**Work order:** Return every line of the entries that includes the word "buffer".
· · · ·
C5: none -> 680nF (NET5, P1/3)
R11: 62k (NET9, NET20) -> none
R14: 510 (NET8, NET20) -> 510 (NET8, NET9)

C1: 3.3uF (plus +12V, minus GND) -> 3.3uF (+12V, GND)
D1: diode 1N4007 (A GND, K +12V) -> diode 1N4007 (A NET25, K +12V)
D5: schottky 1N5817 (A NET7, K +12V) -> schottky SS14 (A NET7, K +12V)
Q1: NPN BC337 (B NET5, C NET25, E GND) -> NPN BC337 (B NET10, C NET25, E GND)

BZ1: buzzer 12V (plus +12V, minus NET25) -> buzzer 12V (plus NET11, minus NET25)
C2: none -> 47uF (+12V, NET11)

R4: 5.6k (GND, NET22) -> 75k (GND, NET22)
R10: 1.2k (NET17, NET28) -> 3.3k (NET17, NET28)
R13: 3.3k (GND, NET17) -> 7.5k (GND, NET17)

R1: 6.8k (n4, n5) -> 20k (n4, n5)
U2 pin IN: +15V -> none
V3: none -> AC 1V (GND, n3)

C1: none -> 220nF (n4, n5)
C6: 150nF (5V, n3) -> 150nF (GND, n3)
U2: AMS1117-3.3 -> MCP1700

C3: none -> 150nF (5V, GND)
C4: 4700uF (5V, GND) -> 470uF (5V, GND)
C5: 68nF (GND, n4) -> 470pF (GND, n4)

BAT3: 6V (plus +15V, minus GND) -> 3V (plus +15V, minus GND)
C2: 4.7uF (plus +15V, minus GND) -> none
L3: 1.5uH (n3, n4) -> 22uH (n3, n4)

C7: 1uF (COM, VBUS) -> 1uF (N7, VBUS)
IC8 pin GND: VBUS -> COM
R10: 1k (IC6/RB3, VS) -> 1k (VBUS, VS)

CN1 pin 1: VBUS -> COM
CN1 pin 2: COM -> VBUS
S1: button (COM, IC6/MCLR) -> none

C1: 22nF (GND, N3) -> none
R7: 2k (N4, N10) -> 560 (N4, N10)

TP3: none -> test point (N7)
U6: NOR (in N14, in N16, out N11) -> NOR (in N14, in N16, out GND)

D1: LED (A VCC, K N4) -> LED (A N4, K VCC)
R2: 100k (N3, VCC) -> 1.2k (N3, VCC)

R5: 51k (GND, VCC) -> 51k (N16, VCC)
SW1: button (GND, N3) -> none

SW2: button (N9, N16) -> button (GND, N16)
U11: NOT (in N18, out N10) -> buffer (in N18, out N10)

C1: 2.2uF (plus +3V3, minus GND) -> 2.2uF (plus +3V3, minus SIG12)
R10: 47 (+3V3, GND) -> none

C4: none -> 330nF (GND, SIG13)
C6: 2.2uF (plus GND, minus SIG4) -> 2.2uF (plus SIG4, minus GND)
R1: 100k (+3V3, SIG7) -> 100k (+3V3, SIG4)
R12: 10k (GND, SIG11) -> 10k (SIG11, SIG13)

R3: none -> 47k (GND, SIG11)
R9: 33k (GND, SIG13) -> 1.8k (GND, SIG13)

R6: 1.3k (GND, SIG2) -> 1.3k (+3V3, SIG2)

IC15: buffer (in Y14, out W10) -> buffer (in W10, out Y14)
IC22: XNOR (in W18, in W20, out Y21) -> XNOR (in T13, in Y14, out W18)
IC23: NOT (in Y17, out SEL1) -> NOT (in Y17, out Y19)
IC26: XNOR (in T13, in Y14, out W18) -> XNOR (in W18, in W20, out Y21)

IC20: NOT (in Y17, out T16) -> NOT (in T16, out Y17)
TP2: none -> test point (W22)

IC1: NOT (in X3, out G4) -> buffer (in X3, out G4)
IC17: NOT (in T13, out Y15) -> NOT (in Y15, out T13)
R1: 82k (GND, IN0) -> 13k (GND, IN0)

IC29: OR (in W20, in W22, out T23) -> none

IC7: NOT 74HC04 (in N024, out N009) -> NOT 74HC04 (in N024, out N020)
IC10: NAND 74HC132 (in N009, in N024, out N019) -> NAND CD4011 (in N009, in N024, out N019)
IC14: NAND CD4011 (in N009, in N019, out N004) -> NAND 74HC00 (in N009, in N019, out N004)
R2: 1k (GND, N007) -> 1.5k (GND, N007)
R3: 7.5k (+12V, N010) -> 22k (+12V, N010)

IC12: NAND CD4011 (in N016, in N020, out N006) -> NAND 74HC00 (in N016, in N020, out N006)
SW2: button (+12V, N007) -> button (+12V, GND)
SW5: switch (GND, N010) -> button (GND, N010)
· · · ·
**Expected answer:**
U11: NOT (in N18, out N10) -> buffer (in N18, out N10)
IC15: buffer (in Y14, out W10) -> buffer (in W10, out Y14)
IC1: NOT (in X3, out G4) -> buffer (in X3, out G4)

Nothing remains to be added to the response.